EXCERPTED DATA:
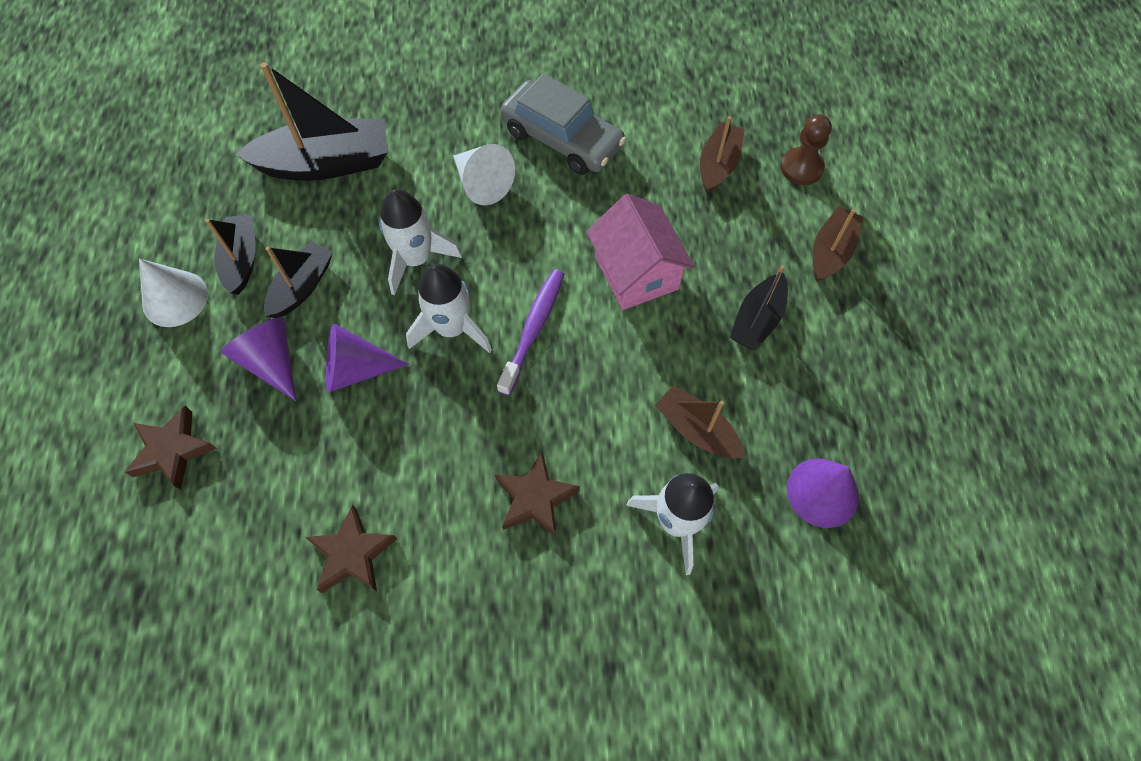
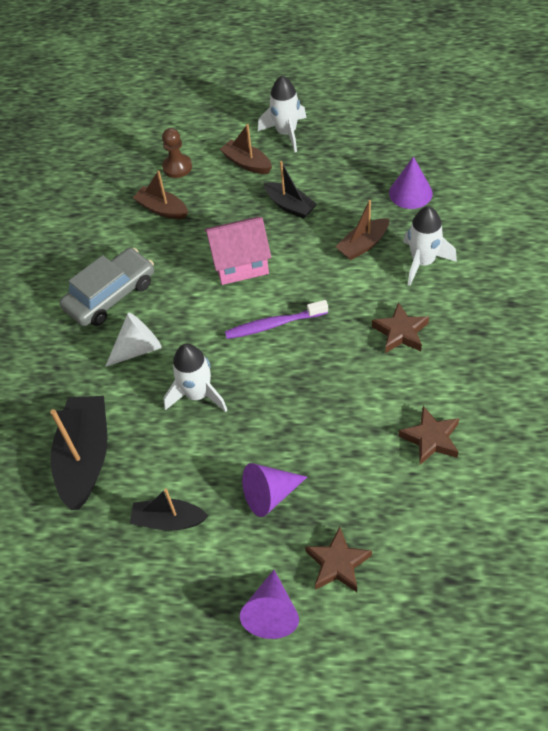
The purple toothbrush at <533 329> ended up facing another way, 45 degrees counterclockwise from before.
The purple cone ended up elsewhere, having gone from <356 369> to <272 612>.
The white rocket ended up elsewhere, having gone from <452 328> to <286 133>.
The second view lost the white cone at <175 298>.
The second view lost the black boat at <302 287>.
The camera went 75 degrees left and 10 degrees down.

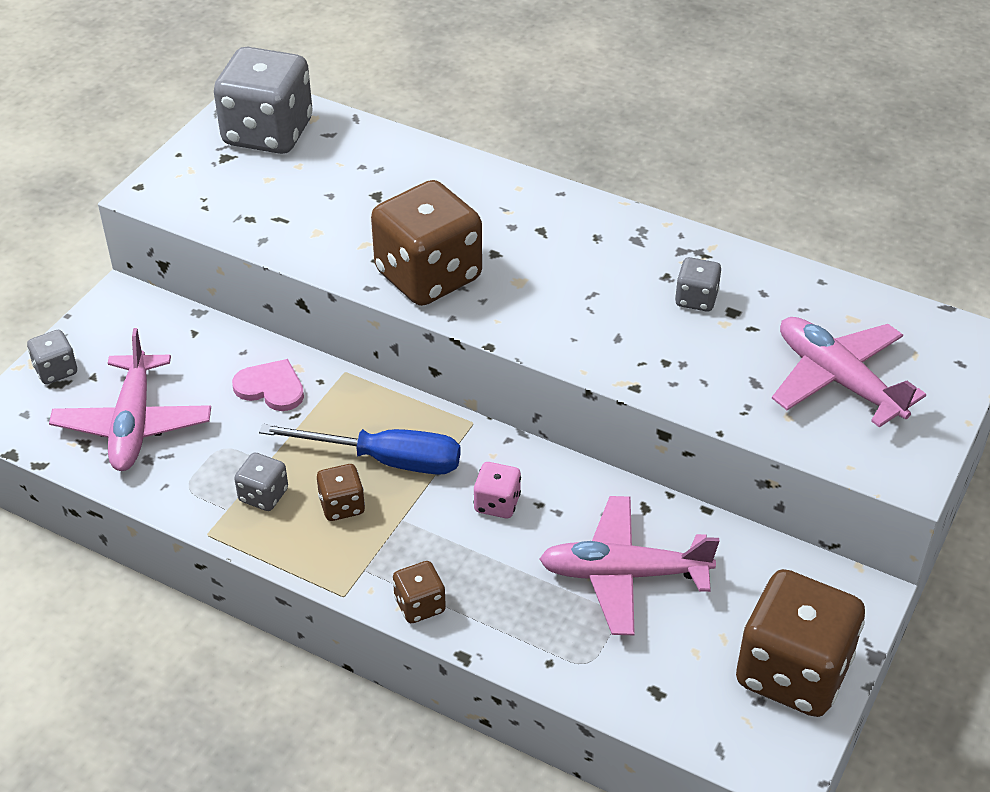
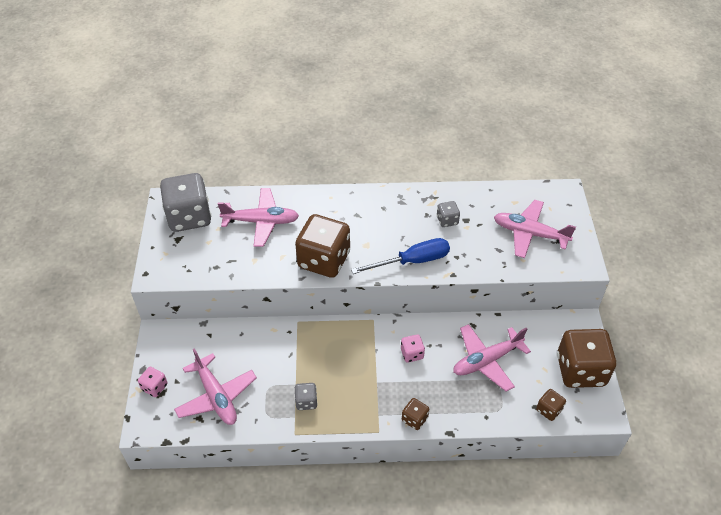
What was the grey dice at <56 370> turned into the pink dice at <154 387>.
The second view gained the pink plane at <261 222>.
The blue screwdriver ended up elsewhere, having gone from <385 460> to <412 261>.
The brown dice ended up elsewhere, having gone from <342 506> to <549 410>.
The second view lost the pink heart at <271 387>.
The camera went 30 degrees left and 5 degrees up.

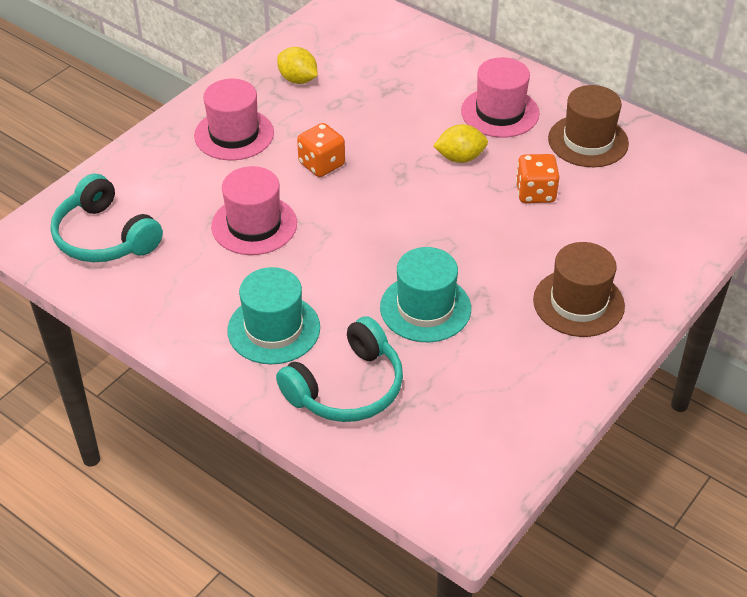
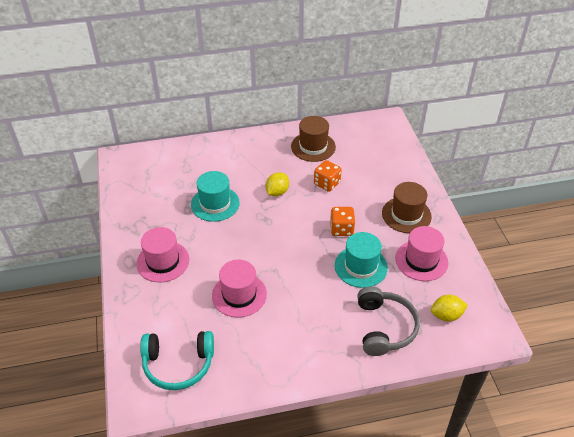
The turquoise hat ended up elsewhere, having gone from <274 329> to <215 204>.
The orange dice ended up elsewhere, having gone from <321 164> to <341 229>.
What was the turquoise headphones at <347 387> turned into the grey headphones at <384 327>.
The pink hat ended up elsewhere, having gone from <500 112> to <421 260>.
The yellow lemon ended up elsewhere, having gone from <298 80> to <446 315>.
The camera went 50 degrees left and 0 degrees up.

WORK REQUEST: Determine the number of lines in the records that contain the word "cone", and provide that number alone.

ANSWER TO THIS PROBLEM: 2